*** Material for the task ***

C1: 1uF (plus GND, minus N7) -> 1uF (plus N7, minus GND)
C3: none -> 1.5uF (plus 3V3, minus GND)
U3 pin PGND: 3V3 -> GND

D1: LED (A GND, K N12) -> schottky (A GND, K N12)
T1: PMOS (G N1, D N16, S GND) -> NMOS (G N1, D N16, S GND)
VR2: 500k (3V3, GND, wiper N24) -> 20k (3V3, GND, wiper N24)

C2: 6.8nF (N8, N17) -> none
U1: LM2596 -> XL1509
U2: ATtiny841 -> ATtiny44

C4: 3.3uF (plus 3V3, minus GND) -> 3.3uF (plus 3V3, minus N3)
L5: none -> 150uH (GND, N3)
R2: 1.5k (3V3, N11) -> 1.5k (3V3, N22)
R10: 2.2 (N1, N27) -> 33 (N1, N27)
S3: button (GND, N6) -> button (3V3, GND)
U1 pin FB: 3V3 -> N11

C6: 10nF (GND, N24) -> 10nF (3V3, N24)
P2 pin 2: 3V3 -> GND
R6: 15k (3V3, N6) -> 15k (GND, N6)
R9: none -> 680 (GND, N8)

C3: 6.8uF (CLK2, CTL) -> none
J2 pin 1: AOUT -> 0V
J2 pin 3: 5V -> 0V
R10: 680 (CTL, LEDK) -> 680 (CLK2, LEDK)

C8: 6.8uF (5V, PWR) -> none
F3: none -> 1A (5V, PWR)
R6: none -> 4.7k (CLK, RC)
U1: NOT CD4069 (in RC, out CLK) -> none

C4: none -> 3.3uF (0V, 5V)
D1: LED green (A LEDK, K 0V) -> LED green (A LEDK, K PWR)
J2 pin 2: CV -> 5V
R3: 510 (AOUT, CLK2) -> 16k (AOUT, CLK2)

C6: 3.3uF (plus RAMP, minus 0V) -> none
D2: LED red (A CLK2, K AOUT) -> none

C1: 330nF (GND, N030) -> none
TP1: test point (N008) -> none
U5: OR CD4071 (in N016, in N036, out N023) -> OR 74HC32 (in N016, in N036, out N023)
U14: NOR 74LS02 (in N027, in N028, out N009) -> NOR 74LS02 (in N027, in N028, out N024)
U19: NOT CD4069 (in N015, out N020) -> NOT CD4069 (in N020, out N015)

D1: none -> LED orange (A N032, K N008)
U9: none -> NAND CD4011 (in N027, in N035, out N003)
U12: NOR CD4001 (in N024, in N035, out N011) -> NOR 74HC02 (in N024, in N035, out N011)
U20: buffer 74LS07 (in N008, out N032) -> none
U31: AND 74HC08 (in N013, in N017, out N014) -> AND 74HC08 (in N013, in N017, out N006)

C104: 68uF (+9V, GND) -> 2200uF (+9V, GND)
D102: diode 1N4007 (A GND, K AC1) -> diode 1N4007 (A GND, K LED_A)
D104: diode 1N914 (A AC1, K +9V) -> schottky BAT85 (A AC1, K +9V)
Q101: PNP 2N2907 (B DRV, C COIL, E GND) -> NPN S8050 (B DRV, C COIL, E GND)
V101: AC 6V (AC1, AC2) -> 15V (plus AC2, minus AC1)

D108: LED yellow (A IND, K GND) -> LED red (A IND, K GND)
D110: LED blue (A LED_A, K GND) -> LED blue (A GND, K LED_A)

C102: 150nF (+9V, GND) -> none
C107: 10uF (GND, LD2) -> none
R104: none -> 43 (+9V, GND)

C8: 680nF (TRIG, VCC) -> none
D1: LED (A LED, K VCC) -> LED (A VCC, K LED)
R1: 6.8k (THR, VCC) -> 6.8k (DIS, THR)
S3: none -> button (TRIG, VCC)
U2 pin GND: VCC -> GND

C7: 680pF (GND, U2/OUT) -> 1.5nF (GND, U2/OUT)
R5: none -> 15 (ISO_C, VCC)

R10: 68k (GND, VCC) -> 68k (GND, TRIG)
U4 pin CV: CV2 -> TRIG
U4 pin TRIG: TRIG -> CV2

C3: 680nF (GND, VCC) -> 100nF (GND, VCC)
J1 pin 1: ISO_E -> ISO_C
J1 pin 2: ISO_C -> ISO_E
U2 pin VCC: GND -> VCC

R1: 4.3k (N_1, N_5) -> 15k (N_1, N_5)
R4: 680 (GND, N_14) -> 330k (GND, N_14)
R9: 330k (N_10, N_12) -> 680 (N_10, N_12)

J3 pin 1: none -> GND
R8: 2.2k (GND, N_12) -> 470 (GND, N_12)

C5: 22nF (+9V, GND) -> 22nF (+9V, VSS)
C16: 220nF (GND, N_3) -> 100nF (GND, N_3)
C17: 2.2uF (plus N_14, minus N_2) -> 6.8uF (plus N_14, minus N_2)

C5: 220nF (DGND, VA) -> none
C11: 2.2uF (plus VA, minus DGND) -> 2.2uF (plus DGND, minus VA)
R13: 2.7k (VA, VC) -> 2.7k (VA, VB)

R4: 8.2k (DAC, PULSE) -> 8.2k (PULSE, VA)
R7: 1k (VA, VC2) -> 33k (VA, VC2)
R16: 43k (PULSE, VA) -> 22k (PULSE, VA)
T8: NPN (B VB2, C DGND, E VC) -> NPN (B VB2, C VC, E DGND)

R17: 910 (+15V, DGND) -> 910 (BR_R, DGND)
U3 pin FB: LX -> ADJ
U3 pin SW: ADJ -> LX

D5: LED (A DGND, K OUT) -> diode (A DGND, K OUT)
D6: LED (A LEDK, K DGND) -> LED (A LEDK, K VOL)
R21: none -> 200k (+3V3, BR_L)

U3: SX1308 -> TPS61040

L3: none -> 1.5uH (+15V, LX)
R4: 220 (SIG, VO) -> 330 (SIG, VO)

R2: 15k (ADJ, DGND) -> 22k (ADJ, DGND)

*** End of Material for the task ***

◆ What the task asks: All of the records above are to be returned exactly as they stand.

◆ Written solution:
C1: 1uF (plus GND, minus N7) -> 1uF (plus N7, minus GND)
C3: none -> 1.5uF (plus 3V3, minus GND)
U3 pin PGND: 3V3 -> GND

D1: LED (A GND, K N12) -> schottky (A GND, K N12)
T1: PMOS (G N1, D N16, S GND) -> NMOS (G N1, D N16, S GND)
VR2: 500k (3V3, GND, wiper N24) -> 20k (3V3, GND, wiper N24)

C2: 6.8nF (N8, N17) -> none
U1: LM2596 -> XL1509
U2: ATtiny841 -> ATtiny44

C4: 3.3uF (plus 3V3, minus GND) -> 3.3uF (plus 3V3, minus N3)
L5: none -> 150uH (GND, N3)
R2: 1.5k (3V3, N11) -> 1.5k (3V3, N22)
R10: 2.2 (N1, N27) -> 33 (N1, N27)
S3: button (GND, N6) -> button (3V3, GND)
U1 pin FB: 3V3 -> N11

C6: 10nF (GND, N24) -> 10nF (3V3, N24)
P2 pin 2: 3V3 -> GND
R6: 15k (3V3, N6) -> 15k (GND, N6)
R9: none -> 680 (GND, N8)

C3: 6.8uF (CLK2, CTL) -> none
J2 pin 1: AOUT -> 0V
J2 pin 3: 5V -> 0V
R10: 680 (CTL, LEDK) -> 680 (CLK2, LEDK)

C8: 6.8uF (5V, PWR) -> none
F3: none -> 1A (5V, PWR)
R6: none -> 4.7k (CLK, RC)
U1: NOT CD4069 (in RC, out CLK) -> none

C4: none -> 3.3uF (0V, 5V)
D1: LED green (A LEDK, K 0V) -> LED green (A LEDK, K PWR)
J2 pin 2: CV -> 5V
R3: 510 (AOUT, CLK2) -> 16k (AOUT, CLK2)

C6: 3.3uF (plus RAMP, minus 0V) -> none
D2: LED red (A CLK2, K AOUT) -> none

C1: 330nF (GND, N030) -> none
TP1: test point (N008) -> none
U5: OR CD4071 (in N016, in N036, out N023) -> OR 74HC32 (in N016, in N036, out N023)
U14: NOR 74LS02 (in N027, in N028, out N009) -> NOR 74LS02 (in N027, in N028, out N024)
U19: NOT CD4069 (in N015, out N020) -> NOT CD4069 (in N020, out N015)

D1: none -> LED orange (A N032, K N008)
U9: none -> NAND CD4011 (in N027, in N035, out N003)
U12: NOR CD4001 (in N024, in N035, out N011) -> NOR 74HC02 (in N024, in N035, out N011)
U20: buffer 74LS07 (in N008, out N032) -> none
U31: AND 74HC08 (in N013, in N017, out N014) -> AND 74HC08 (in N013, in N017, out N006)

C104: 68uF (+9V, GND) -> 2200uF (+9V, GND)
D102: diode 1N4007 (A GND, K AC1) -> diode 1N4007 (A GND, K LED_A)
D104: diode 1N914 (A AC1, K +9V) -> schottky BAT85 (A AC1, K +9V)
Q101: PNP 2N2907 (B DRV, C COIL, E GND) -> NPN S8050 (B DRV, C COIL, E GND)
V101: AC 6V (AC1, AC2) -> 15V (plus AC2, minus AC1)

D108: LED yellow (A IND, K GND) -> LED red (A IND, K GND)
D110: LED blue (A LED_A, K GND) -> LED blue (A GND, K LED_A)

C102: 150nF (+9V, GND) -> none
C107: 10uF (GND, LD2) -> none
R104: none -> 43 (+9V, GND)

C8: 680nF (TRIG, VCC) -> none
D1: LED (A LED, K VCC) -> LED (A VCC, K LED)
R1: 6.8k (THR, VCC) -> 6.8k (DIS, THR)
S3: none -> button (TRIG, VCC)
U2 pin GND: VCC -> GND

C7: 680pF (GND, U2/OUT) -> 1.5nF (GND, U2/OUT)
R5: none -> 15 (ISO_C, VCC)

R10: 68k (GND, VCC) -> 68k (GND, TRIG)
U4 pin CV: CV2 -> TRIG
U4 pin TRIG: TRIG -> CV2

C3: 680nF (GND, VCC) -> 100nF (GND, VCC)
J1 pin 1: ISO_E -> ISO_C
J1 pin 2: ISO_C -> ISO_E
U2 pin VCC: GND -> VCC

R1: 4.3k (N_1, N_5) -> 15k (N_1, N_5)
R4: 680 (GND, N_14) -> 330k (GND, N_14)
R9: 330k (N_10, N_12) -> 680 (N_10, N_12)

J3 pin 1: none -> GND
R8: 2.2k (GND, N_12) -> 470 (GND, N_12)

C5: 22nF (+9V, GND) -> 22nF (+9V, VSS)
C16: 220nF (GND, N_3) -> 100nF (GND, N_3)
C17: 2.2uF (plus N_14, minus N_2) -> 6.8uF (plus N_14, minus N_2)

C5: 220nF (DGND, VA) -> none
C11: 2.2uF (plus VA, minus DGND) -> 2.2uF (plus DGND, minus VA)
R13: 2.7k (VA, VC) -> 2.7k (VA, VB)

R4: 8.2k (DAC, PULSE) -> 8.2k (PULSE, VA)
R7: 1k (VA, VC2) -> 33k (VA, VC2)
R16: 43k (PULSE, VA) -> 22k (PULSE, VA)
T8: NPN (B VB2, C DGND, E VC) -> NPN (B VB2, C VC, E DGND)

R17: 910 (+15V, DGND) -> 910 (BR_R, DGND)
U3 pin FB: LX -> ADJ
U3 pin SW: ADJ -> LX

D5: LED (A DGND, K OUT) -> diode (A DGND, K OUT)
D6: LED (A LEDK, K DGND) -> LED (A LEDK, K VOL)
R21: none -> 200k (+3V3, BR_L)

U3: SX1308 -> TPS61040

L3: none -> 1.5uH (+15V, LX)
R4: 220 (SIG, VO) -> 330 (SIG, VO)

R2: 15k (ADJ, DGND) -> 22k (ADJ, DGND)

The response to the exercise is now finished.